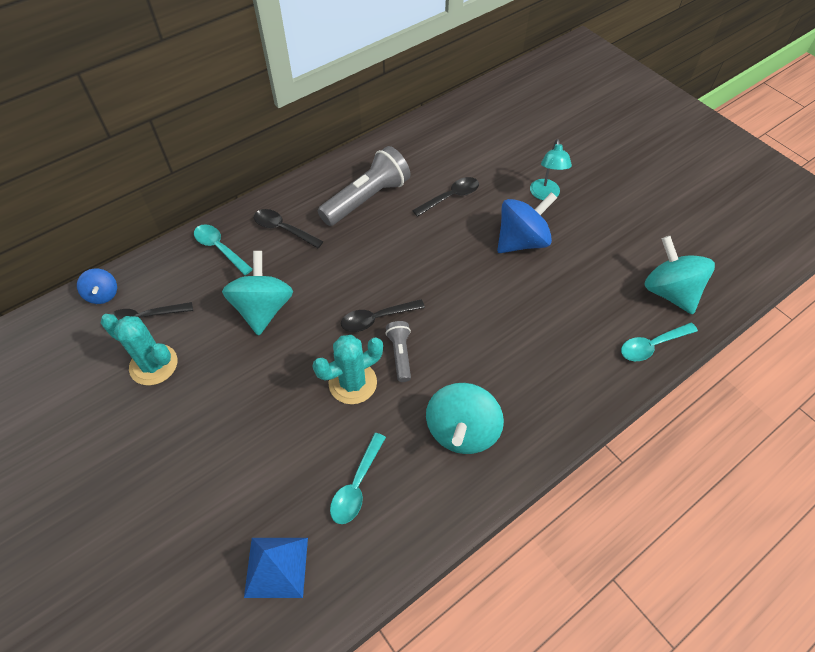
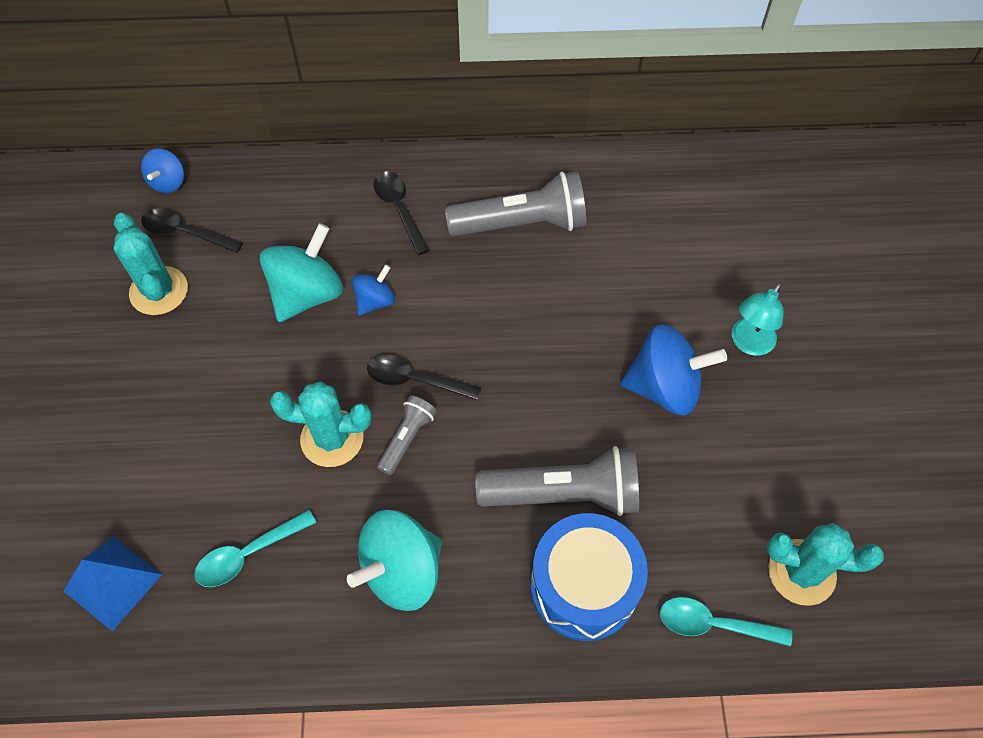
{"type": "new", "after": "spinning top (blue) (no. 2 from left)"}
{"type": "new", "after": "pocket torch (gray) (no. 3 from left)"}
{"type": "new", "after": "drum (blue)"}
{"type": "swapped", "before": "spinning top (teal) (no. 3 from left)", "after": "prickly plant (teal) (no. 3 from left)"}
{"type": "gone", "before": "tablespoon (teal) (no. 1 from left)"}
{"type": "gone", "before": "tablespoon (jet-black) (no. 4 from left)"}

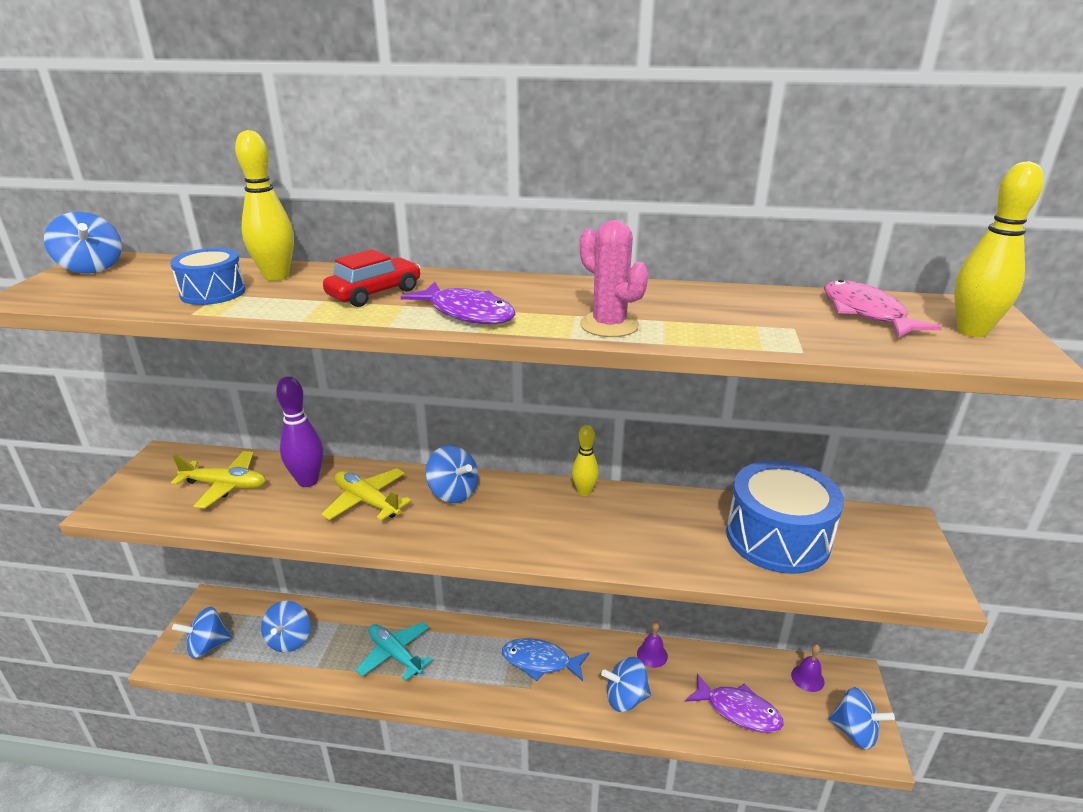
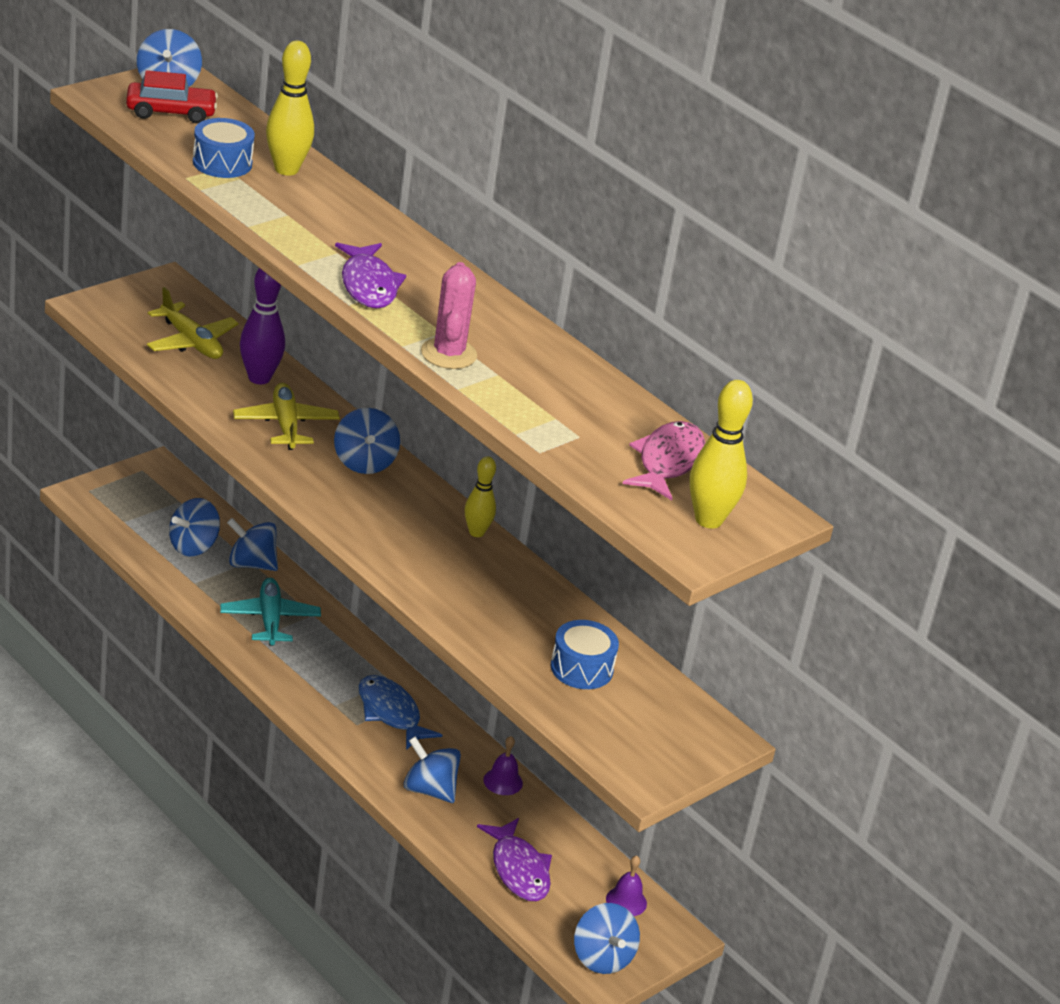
{"type": "shifted", "before": "car (red)"}
{"type": "shifted", "before": "spinning top (blue) (no. 2 from left in the first image)", "after": "spinning top (blue) (no. 3 from left)"}
{"type": "scaled", "before": "drum (blue) (no. 2 from left)", "scale": 0.55}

Brief: Set out, exactly as given, the line that contains "torch (gray) (no." along with each line after it through the end of the records above; omit the pictures.

Result for this exercise:
{"type": "new", "after": "pocket torch (gray) (no. 3 from left)"}
{"type": "new", "after": "drum (blue)"}
{"type": "swapped", "before": "spinning top (teal) (no. 3 from left)", "after": "prickly plant (teal) (no. 3 from left)"}
{"type": "gone", "before": "tablespoon (teal) (no. 1 from left)"}
{"type": "gone", "before": "tablespoon (jet-black) (no. 4 from left)"}

{"type": "shifted", "before": "car (red)"}
{"type": "shifted", "before": "spinning top (blue) (no. 2 from left in the first image)", "after": "spinning top (blue) (no. 3 from left)"}
{"type": "scaled", "before": "drum (blue) (no. 2 from left)", "scale": 0.55}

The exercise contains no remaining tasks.